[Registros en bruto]

#####

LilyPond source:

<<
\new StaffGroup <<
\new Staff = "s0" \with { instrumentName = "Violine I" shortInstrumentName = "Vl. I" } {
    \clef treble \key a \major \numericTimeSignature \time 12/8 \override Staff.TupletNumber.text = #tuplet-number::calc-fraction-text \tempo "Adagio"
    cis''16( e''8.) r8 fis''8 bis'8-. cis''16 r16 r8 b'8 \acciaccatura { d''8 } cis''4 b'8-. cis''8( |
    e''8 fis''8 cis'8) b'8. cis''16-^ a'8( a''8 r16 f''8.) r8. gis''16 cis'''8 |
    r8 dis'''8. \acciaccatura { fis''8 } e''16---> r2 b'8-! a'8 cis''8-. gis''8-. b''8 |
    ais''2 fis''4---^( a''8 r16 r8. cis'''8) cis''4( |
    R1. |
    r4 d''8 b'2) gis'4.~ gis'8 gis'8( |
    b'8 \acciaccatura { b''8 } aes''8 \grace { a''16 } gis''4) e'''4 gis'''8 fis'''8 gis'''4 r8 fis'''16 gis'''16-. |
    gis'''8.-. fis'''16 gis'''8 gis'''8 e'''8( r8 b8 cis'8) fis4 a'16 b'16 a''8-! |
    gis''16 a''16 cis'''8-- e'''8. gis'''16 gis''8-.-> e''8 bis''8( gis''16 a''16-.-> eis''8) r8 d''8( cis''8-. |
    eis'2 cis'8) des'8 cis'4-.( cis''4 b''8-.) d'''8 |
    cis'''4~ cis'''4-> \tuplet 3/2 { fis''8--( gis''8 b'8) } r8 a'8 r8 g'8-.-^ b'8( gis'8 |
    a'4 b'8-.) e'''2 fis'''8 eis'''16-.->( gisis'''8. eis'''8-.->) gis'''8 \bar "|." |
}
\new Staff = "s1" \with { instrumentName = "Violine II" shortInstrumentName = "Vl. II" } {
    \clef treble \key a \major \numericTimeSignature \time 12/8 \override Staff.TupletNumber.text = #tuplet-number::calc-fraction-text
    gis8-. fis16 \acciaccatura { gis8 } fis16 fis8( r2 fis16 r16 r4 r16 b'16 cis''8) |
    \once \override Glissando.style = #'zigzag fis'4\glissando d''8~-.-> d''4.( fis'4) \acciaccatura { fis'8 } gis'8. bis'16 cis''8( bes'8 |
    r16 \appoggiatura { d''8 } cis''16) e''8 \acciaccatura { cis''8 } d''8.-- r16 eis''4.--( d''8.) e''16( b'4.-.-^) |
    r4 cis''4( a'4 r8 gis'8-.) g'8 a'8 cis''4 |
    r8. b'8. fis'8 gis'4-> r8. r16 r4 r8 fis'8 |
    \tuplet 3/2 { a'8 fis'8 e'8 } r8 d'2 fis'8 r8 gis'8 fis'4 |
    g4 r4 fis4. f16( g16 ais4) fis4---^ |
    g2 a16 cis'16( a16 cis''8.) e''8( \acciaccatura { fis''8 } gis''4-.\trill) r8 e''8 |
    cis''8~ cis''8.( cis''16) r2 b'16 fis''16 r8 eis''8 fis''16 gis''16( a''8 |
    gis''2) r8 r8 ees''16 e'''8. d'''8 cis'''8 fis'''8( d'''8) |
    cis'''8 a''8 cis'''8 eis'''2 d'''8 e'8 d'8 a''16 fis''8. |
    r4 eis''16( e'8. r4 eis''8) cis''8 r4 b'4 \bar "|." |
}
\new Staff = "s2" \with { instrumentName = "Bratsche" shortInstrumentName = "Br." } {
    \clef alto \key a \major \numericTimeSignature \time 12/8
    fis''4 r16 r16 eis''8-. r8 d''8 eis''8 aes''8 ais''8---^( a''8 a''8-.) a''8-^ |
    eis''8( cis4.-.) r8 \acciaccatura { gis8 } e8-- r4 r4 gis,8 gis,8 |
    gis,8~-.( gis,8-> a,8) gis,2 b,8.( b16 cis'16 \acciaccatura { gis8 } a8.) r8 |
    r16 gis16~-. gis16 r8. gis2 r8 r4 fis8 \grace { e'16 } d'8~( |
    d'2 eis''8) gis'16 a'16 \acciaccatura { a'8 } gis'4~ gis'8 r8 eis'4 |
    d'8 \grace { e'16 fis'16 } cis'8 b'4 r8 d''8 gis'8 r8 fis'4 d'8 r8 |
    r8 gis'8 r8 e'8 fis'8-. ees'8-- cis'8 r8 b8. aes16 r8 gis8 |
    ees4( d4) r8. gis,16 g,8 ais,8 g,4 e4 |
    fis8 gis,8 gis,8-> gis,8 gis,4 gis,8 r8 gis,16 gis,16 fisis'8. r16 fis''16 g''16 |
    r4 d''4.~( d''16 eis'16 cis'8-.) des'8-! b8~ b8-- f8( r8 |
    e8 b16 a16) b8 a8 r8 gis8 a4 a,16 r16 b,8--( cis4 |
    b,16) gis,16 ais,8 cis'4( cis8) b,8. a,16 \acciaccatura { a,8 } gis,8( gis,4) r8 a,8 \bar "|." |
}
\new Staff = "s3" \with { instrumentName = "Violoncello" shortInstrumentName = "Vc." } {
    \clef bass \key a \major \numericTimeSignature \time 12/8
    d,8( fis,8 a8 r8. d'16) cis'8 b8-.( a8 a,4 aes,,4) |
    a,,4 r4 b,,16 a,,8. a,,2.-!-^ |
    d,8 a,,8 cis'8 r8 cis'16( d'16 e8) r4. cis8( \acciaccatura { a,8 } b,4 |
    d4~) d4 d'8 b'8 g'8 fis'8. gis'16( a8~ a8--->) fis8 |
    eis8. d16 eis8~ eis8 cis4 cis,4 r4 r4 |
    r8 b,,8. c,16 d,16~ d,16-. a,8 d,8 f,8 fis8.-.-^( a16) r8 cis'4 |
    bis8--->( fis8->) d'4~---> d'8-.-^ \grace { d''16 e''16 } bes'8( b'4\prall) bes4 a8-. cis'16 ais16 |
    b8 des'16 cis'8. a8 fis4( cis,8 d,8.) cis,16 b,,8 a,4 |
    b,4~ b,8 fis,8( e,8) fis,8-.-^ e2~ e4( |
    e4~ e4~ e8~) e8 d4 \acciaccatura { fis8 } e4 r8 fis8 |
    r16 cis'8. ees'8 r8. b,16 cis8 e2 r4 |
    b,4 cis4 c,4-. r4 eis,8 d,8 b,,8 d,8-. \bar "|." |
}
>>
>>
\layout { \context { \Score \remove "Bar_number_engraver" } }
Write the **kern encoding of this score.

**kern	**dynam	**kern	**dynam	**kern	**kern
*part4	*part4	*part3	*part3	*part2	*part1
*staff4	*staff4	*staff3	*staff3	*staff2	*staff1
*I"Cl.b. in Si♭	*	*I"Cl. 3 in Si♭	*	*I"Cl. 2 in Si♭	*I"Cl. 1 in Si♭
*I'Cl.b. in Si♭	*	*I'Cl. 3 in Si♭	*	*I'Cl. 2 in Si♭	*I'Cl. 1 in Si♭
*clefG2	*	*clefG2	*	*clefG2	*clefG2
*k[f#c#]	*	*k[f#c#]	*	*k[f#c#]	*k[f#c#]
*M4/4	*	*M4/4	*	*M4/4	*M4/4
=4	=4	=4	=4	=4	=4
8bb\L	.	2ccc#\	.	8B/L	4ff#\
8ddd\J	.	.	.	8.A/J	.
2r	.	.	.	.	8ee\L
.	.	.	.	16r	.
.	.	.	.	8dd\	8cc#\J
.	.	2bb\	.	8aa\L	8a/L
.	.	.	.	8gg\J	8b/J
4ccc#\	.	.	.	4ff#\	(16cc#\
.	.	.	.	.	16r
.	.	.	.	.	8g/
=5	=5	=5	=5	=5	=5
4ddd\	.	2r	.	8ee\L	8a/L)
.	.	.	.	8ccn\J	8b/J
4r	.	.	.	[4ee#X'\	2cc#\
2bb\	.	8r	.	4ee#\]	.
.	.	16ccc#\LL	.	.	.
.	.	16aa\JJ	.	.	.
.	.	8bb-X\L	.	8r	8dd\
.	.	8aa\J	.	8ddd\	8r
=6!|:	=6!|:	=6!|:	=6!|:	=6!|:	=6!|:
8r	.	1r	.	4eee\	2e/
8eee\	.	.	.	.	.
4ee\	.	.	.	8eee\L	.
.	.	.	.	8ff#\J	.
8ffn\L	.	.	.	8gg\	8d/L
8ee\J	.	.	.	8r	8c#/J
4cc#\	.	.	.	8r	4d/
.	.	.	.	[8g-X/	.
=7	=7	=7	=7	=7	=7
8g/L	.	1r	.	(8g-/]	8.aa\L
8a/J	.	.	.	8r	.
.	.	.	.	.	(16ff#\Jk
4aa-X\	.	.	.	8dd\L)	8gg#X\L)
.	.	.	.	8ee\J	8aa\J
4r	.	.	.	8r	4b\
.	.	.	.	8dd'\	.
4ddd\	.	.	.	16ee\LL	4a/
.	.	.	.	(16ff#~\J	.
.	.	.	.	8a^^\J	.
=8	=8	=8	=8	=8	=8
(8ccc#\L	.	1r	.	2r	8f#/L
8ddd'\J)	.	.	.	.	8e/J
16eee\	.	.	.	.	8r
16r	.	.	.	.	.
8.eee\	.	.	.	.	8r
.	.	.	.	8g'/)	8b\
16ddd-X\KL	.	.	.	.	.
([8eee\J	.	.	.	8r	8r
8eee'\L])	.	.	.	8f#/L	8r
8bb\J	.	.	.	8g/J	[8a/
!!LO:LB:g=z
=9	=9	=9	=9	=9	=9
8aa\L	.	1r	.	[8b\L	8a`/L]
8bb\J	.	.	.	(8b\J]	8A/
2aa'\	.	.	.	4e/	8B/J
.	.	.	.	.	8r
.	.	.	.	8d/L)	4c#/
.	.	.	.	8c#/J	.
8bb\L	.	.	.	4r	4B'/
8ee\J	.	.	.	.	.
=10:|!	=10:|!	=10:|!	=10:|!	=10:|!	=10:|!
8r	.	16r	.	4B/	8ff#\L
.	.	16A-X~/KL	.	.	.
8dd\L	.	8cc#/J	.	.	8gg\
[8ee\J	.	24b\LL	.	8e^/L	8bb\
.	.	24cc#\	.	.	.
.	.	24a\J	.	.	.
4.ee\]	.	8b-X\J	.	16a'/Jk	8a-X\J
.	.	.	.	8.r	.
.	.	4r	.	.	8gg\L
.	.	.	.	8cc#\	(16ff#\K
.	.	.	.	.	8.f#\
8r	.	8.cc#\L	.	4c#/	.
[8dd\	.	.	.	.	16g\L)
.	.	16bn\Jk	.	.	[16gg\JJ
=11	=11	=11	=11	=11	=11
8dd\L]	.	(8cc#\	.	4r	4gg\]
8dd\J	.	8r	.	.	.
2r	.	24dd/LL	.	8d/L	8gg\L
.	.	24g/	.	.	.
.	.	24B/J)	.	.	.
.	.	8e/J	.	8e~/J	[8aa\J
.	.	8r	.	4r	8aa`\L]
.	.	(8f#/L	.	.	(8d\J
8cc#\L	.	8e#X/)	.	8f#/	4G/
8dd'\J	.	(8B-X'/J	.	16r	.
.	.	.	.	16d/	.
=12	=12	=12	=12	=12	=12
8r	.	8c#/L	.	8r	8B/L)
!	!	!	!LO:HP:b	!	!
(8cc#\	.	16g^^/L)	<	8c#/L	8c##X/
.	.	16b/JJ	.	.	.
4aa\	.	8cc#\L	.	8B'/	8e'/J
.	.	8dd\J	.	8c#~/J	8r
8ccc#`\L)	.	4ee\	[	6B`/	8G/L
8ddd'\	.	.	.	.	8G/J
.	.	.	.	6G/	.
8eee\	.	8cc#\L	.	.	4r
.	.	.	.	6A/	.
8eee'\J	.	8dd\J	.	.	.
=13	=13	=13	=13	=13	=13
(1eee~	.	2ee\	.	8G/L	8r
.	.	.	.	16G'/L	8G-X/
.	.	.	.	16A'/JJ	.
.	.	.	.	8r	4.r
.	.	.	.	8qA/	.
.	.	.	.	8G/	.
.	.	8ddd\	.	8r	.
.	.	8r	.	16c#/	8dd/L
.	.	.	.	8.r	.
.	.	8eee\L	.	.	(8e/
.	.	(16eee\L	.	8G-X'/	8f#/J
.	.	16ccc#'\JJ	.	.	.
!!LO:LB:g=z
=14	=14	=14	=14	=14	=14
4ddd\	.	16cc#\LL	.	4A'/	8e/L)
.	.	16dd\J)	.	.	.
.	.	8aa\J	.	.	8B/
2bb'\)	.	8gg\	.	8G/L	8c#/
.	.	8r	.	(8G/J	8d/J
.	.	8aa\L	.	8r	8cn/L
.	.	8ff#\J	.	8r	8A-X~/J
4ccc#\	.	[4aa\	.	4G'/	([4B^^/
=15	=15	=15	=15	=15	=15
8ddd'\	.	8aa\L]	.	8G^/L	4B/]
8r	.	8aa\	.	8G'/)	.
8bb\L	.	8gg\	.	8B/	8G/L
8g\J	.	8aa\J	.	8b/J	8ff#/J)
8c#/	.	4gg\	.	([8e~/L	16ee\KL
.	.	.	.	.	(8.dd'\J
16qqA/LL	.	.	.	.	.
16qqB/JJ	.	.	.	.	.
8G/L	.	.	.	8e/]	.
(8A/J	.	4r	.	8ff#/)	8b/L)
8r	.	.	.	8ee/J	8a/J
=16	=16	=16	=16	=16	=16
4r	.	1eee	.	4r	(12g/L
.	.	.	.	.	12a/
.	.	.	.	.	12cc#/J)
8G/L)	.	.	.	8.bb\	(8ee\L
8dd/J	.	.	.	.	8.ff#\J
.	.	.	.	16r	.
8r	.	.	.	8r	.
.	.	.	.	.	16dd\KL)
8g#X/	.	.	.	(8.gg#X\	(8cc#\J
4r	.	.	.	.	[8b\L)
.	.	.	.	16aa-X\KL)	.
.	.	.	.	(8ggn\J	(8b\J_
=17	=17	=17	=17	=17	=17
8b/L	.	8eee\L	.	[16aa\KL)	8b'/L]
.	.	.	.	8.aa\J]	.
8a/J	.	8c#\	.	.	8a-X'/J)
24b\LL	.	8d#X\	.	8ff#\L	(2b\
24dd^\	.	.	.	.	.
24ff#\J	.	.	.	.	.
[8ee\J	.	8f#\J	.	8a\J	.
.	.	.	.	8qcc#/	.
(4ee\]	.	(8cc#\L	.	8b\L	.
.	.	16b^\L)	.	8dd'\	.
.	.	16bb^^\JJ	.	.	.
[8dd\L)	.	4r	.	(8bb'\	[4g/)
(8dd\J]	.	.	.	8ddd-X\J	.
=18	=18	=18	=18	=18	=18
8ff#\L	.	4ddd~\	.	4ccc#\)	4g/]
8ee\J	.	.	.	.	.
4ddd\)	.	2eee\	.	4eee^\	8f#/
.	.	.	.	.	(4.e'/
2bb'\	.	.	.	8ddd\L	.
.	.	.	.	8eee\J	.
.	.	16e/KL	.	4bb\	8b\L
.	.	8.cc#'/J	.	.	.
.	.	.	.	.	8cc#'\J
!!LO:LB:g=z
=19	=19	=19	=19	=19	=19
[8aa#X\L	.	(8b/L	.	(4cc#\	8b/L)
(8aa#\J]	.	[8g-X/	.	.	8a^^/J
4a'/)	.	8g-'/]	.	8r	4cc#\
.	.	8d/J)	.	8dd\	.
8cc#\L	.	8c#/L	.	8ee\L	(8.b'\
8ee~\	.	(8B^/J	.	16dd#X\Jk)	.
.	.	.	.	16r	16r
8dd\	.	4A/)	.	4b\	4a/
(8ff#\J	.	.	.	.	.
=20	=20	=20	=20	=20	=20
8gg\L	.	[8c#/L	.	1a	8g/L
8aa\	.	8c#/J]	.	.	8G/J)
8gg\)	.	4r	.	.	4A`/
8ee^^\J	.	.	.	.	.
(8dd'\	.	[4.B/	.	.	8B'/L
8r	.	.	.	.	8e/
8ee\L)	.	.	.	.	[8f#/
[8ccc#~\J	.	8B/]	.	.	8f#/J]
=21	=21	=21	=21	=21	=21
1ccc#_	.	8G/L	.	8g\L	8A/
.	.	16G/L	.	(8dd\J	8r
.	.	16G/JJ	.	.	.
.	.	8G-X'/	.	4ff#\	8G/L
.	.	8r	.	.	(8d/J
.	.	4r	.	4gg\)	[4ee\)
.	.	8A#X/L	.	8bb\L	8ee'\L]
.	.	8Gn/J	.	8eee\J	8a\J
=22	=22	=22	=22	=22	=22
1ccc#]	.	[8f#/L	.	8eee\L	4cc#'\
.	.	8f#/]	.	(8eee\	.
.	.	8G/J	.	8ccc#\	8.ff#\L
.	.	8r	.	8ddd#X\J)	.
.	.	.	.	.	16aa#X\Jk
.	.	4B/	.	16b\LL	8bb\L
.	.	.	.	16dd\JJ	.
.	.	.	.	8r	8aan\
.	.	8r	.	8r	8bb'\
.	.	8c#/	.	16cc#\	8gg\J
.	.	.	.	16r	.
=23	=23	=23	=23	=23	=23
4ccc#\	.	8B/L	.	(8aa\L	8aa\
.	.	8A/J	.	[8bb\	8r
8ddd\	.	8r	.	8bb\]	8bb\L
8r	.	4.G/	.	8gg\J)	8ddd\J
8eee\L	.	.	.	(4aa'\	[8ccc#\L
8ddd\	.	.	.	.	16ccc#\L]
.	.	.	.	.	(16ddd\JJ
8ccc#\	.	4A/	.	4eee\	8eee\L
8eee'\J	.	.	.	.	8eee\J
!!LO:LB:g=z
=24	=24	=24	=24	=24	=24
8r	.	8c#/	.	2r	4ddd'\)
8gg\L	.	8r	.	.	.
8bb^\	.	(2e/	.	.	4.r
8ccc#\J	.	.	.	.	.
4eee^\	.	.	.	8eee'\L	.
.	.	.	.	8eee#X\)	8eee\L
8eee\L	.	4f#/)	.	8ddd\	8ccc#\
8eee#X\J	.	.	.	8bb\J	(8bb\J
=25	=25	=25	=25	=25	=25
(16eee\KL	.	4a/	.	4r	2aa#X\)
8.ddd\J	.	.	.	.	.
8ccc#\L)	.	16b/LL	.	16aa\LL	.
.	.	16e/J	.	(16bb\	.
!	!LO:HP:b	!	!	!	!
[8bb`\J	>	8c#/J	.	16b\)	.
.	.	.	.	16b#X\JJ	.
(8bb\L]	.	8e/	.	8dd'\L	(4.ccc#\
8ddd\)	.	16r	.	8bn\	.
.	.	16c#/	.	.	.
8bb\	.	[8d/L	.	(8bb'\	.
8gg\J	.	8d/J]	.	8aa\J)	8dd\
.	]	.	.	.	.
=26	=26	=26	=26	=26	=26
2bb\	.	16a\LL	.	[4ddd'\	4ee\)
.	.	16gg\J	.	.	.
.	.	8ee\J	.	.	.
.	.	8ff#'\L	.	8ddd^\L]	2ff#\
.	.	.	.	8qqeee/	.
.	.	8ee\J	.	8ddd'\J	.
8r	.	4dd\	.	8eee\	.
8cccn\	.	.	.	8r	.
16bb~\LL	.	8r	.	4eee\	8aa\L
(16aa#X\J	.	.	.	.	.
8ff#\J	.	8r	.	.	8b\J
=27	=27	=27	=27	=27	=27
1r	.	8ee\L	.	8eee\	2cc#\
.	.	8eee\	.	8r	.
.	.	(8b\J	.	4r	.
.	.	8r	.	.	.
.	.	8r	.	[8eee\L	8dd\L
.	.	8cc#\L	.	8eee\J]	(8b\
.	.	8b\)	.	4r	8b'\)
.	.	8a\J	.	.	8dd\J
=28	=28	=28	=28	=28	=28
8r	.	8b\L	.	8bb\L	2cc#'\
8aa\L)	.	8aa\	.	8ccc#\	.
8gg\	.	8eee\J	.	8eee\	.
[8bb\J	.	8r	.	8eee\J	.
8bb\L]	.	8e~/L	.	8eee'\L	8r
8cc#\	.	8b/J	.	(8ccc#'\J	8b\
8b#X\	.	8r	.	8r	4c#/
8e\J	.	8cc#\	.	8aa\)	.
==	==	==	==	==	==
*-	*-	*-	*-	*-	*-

#####

— TUS INSTRUCCIONES —
Cuenta cuántas líneas de los ítems contienen la cadena "treble", teniendo en cuenta mayúsculas y minúsculas. Responde solo con el número.

— RESULTADO DE LA TAREA —
2